Looking through the records that follow, determine how many lines contain "degrees" and reply with that number alone.
═══
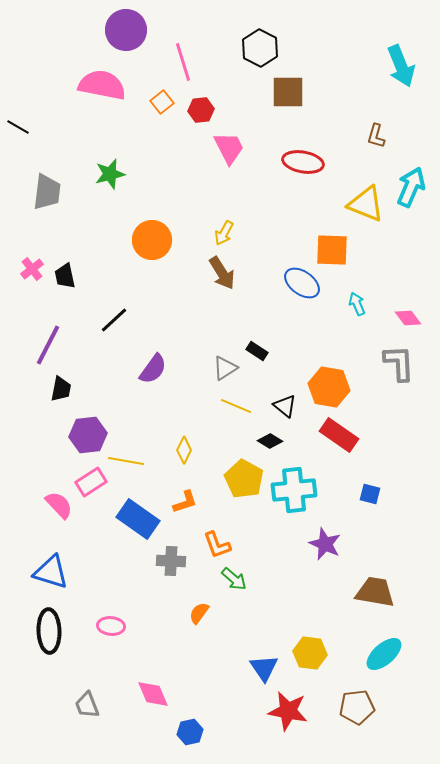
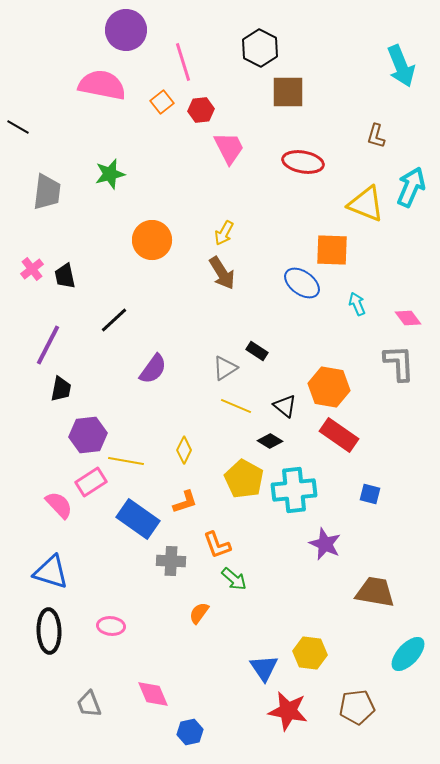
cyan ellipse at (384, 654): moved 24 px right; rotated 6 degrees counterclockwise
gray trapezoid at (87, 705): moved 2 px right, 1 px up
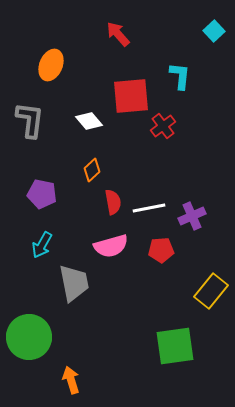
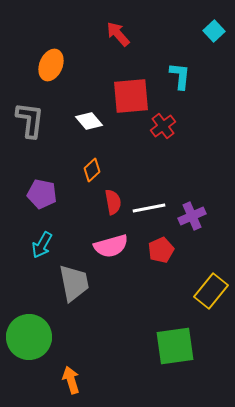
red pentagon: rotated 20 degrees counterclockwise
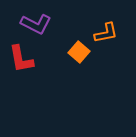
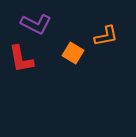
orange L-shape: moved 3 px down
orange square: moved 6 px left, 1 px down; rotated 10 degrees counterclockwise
═══
## Solution for this task
3